REQUIRED WORK:
Would you please copy the part of the material below that opens with the line containing "camera: 15 degrees right, 10 degrees up" and closes with the line containing "(640, 364) = (237, 360): brown"? Copy it exactly, and only it.
══ EXCERPTED RECORDS ══
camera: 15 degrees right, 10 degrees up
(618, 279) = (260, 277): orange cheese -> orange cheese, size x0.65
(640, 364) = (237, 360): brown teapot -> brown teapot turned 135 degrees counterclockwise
═══
══ EXCERPTED RECORDS ══
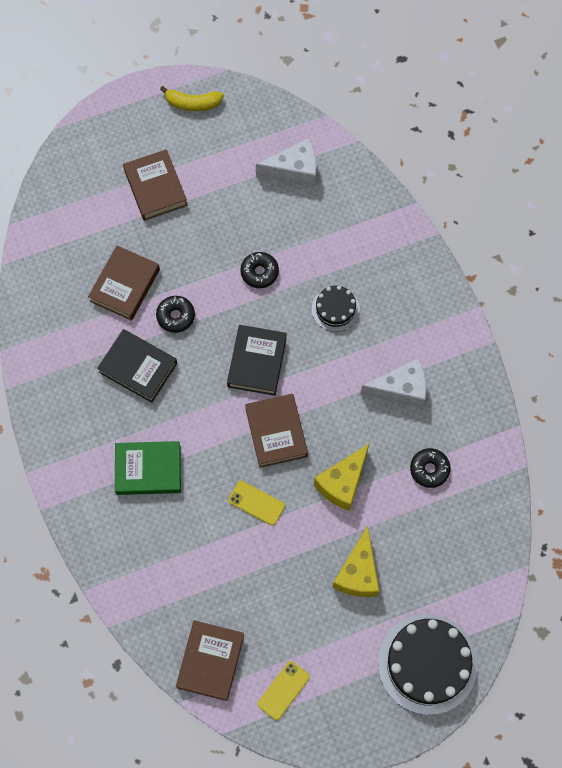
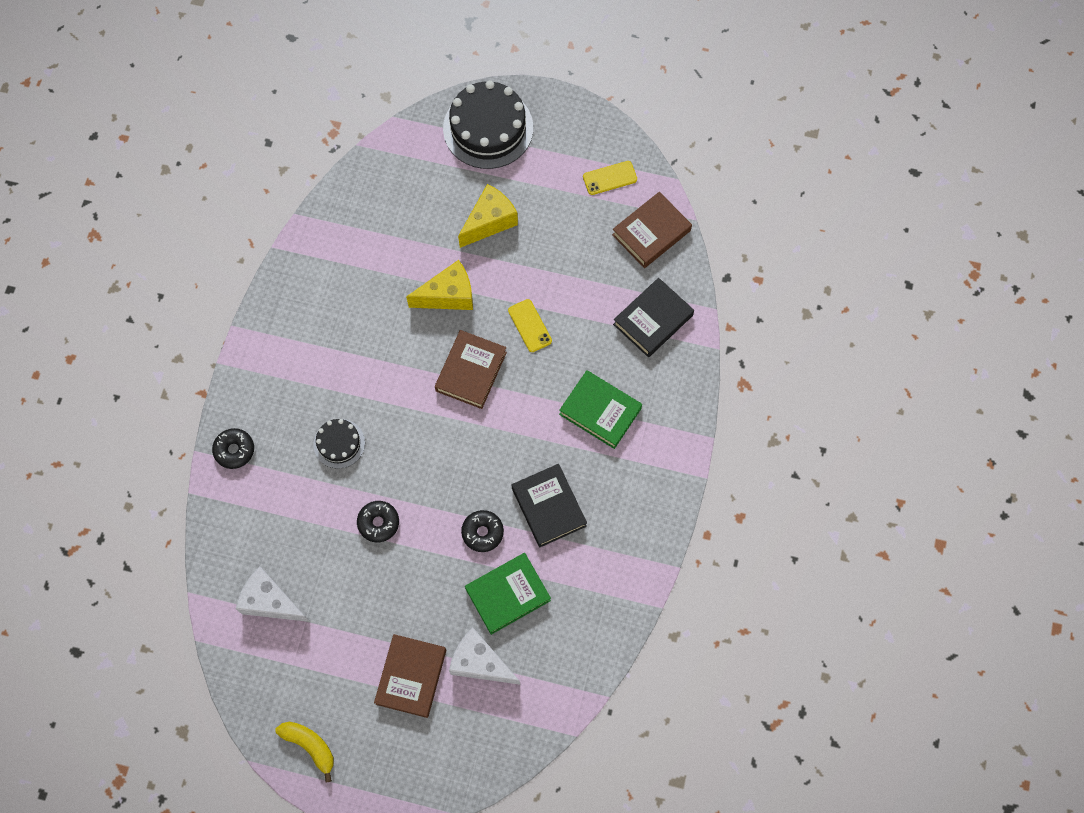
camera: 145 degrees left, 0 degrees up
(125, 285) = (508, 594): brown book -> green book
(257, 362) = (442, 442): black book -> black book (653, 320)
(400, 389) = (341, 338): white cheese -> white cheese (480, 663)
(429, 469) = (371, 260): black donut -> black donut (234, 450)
═══
TASK ANSWER:
camera: 15 degrees right, 10 degrees up
(618, 279) = (260, 277): orange cheese -> orange cheese, size x0.65
(640, 364) = (237, 360): brown teapot -> brown teapot turned 135 degrees counterclockwise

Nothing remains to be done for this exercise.